Data for the task:
'''
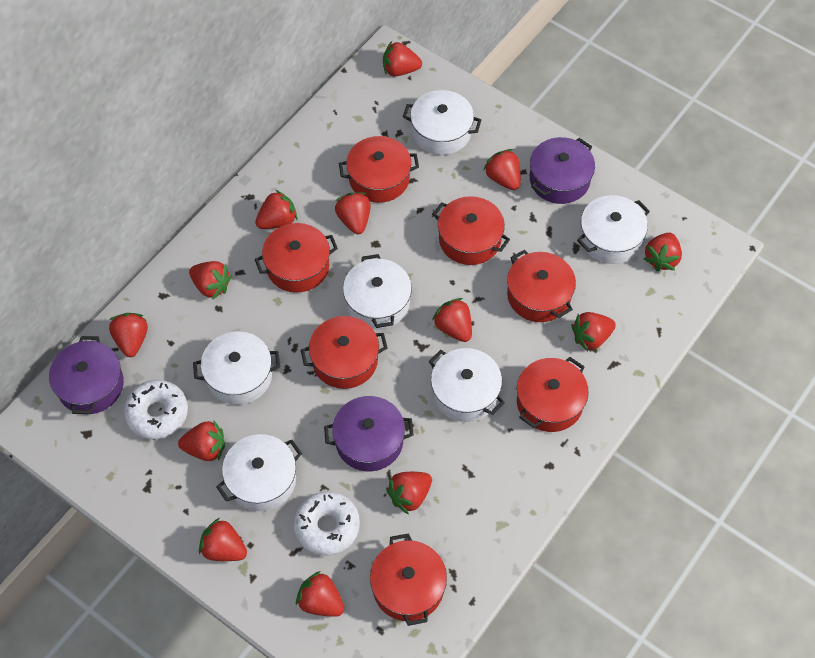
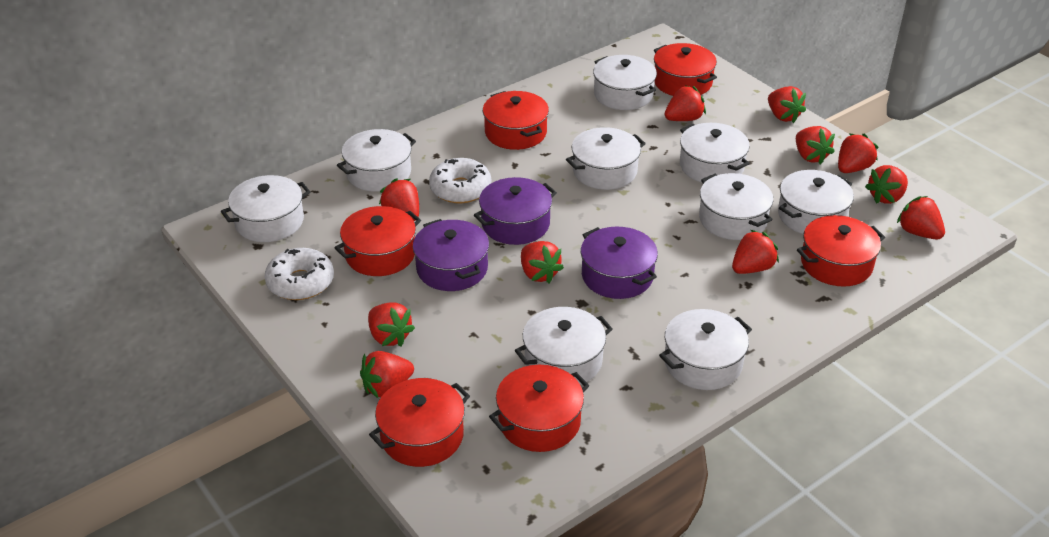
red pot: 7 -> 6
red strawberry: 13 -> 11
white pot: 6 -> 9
'''
'''
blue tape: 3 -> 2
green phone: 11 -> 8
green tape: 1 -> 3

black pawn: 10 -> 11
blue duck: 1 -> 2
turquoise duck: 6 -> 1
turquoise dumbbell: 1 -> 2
'''
'''
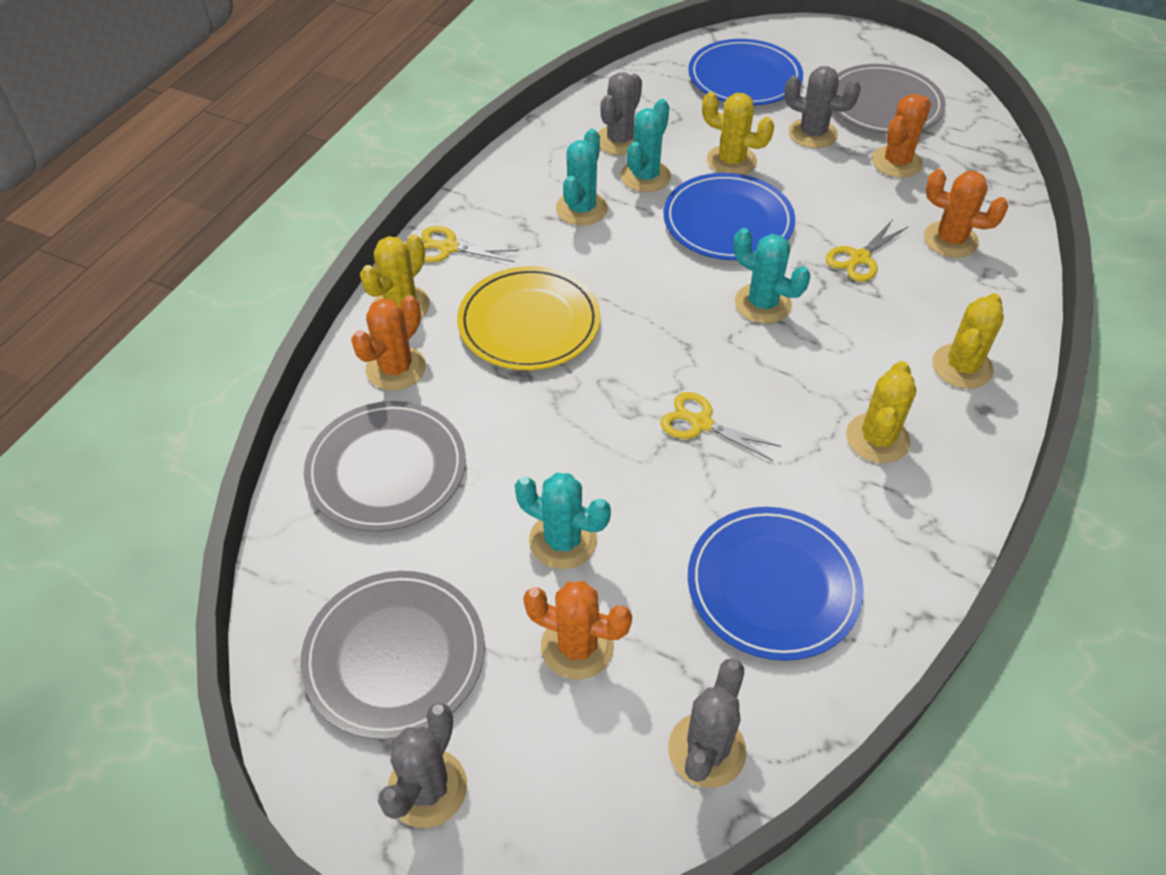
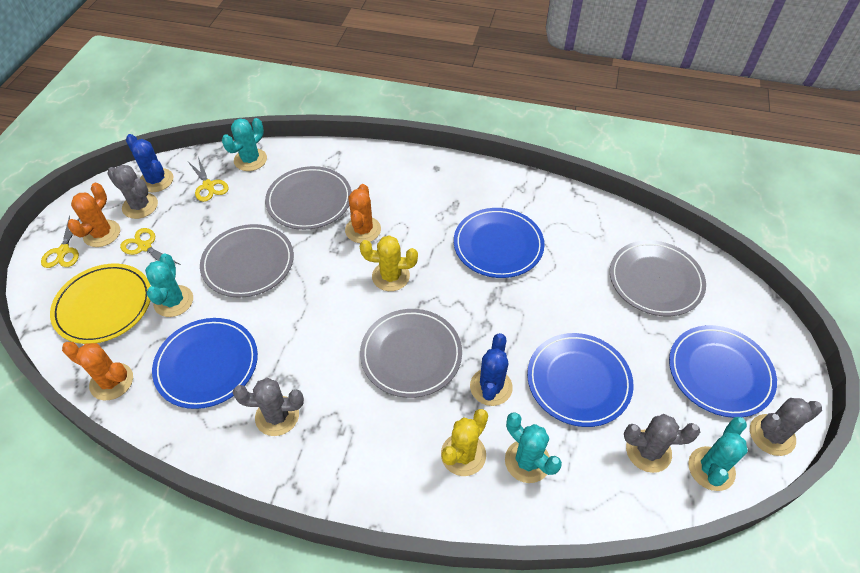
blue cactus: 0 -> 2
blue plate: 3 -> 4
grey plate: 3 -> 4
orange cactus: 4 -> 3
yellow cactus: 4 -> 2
'''
Your instructions: Working from the material above, retype exactly the lines from the one with "blue tape: 3 -> 2" through the one with "turquoise dumbbell: 1 -> 2", both included, and only those lines.

Problem solution:
blue tape: 3 -> 2
green phone: 11 -> 8
green tape: 1 -> 3

black pawn: 10 -> 11
blue duck: 1 -> 2
turquoise duck: 6 -> 1
turquoise dumbbell: 1 -> 2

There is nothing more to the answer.